THE TASK: Set down, please, exactly the lines below that run from the line with "BAT1: 3.7V (plus" to the line with "R2: 33k (+9V, GND) -> 33k (+9V, RESET)", both lines included.

THE INPUT:

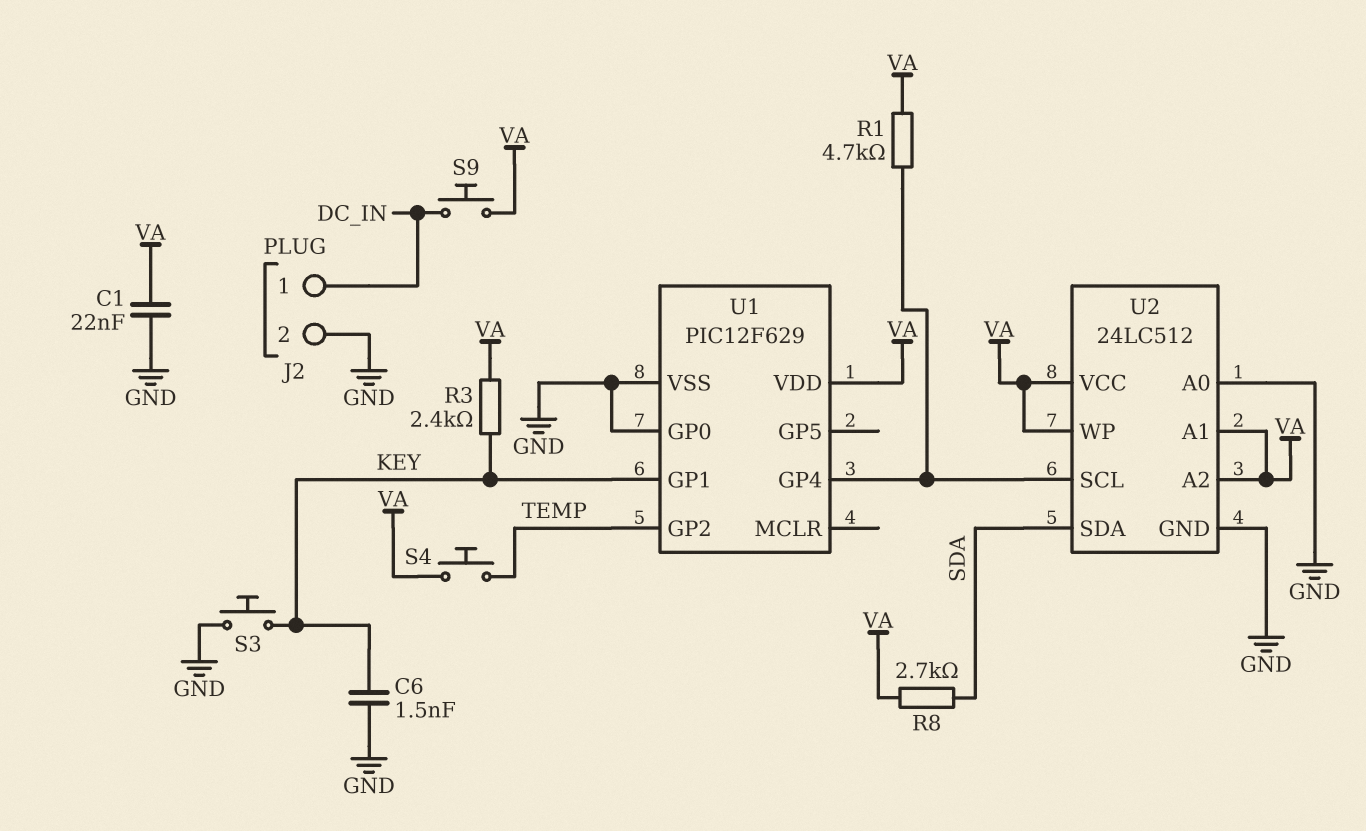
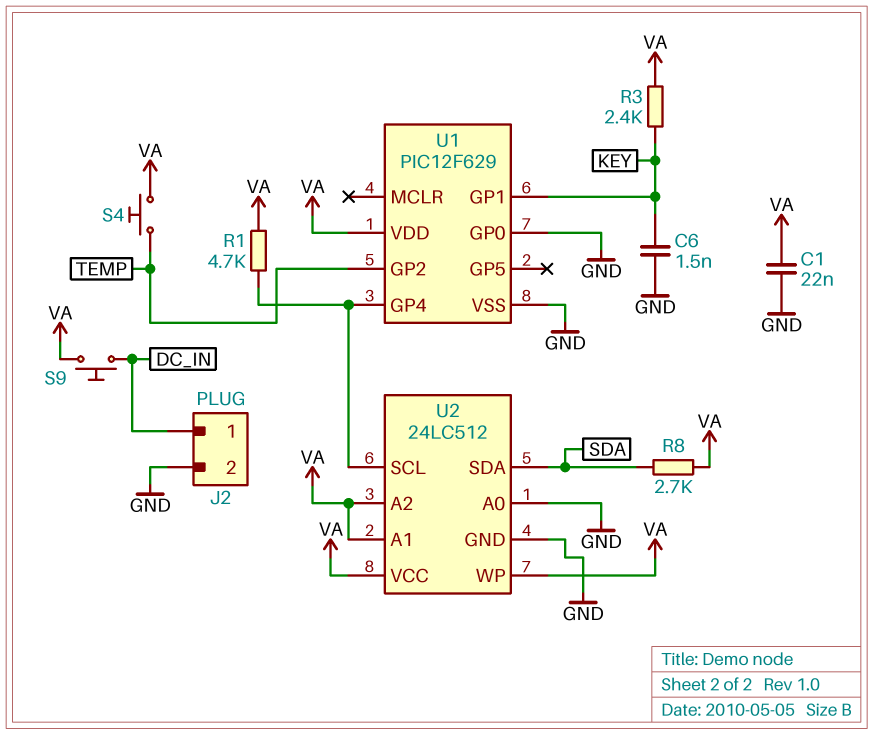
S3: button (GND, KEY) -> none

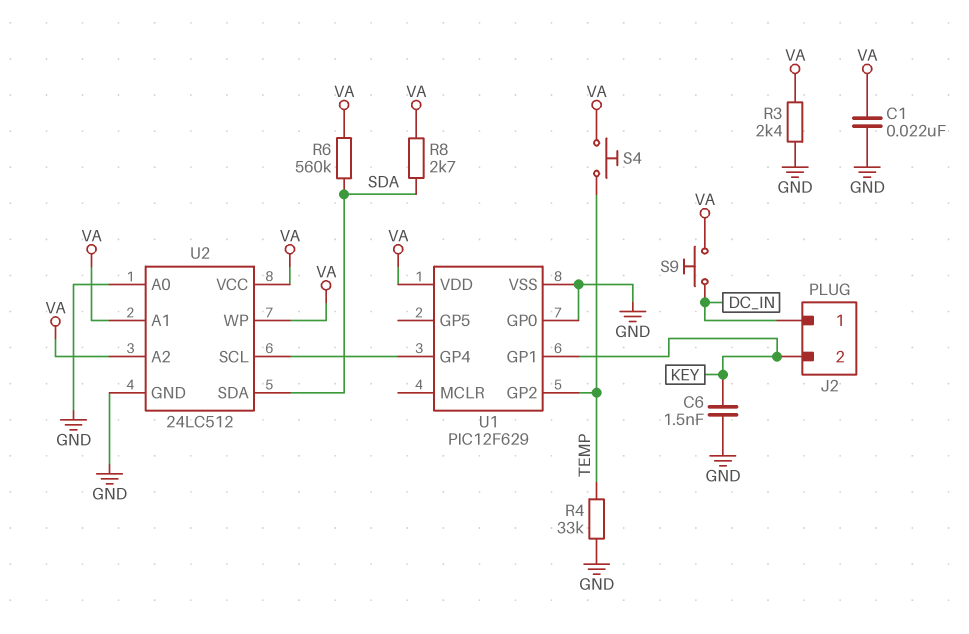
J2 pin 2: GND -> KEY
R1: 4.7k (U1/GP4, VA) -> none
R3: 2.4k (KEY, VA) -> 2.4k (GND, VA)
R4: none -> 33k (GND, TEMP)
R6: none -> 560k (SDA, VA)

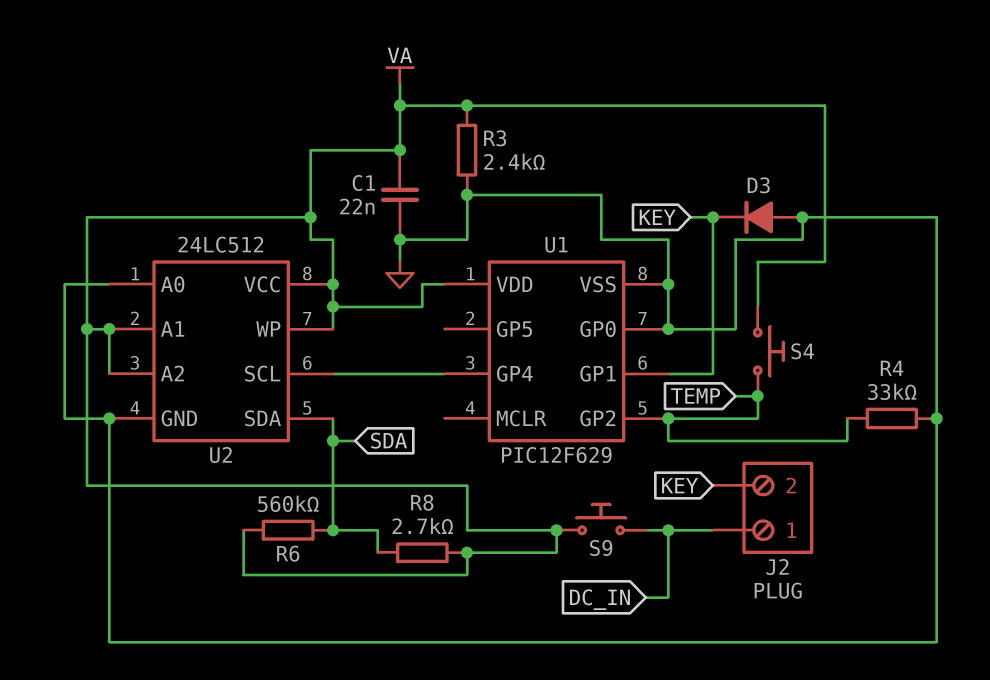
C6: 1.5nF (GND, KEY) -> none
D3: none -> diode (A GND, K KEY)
...
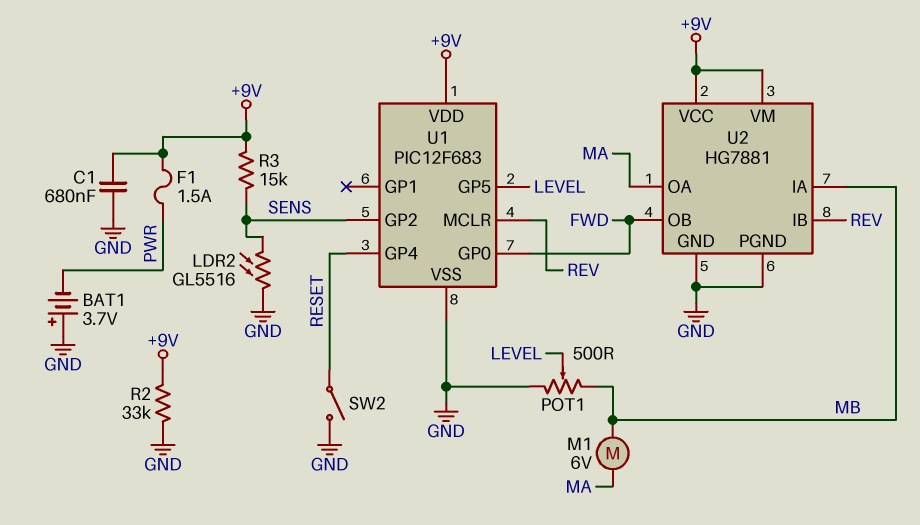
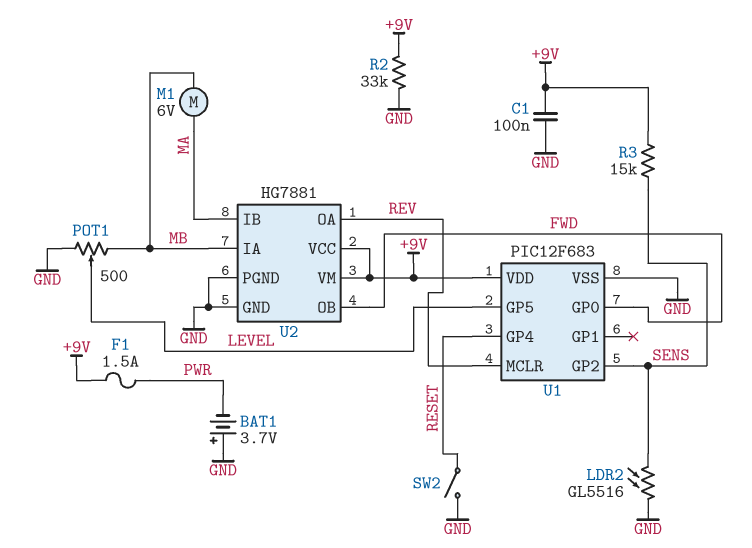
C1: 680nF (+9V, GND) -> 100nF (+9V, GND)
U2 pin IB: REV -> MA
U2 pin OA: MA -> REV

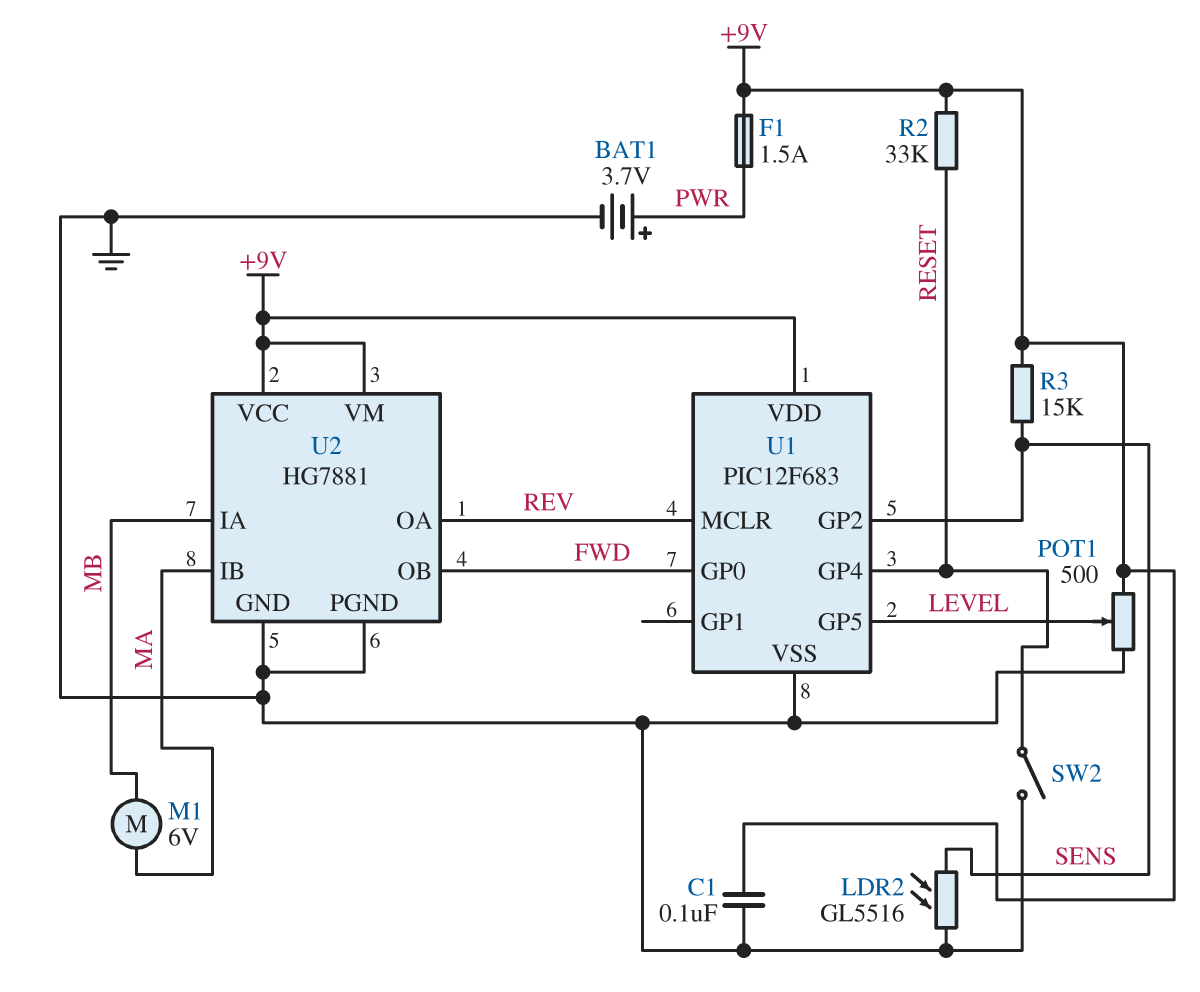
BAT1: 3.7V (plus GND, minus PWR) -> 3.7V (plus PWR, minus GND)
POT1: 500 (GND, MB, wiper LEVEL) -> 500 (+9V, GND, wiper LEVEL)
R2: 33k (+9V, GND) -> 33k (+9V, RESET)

ANSWER TO THIS TASK:
BAT1: 3.7V (plus GND, minus PWR) -> 3.7V (plus PWR, minus GND)
POT1: 500 (GND, MB, wiper LEVEL) -> 500 (+9V, GND, wiper LEVEL)
R2: 33k (+9V, GND) -> 33k (+9V, RESET)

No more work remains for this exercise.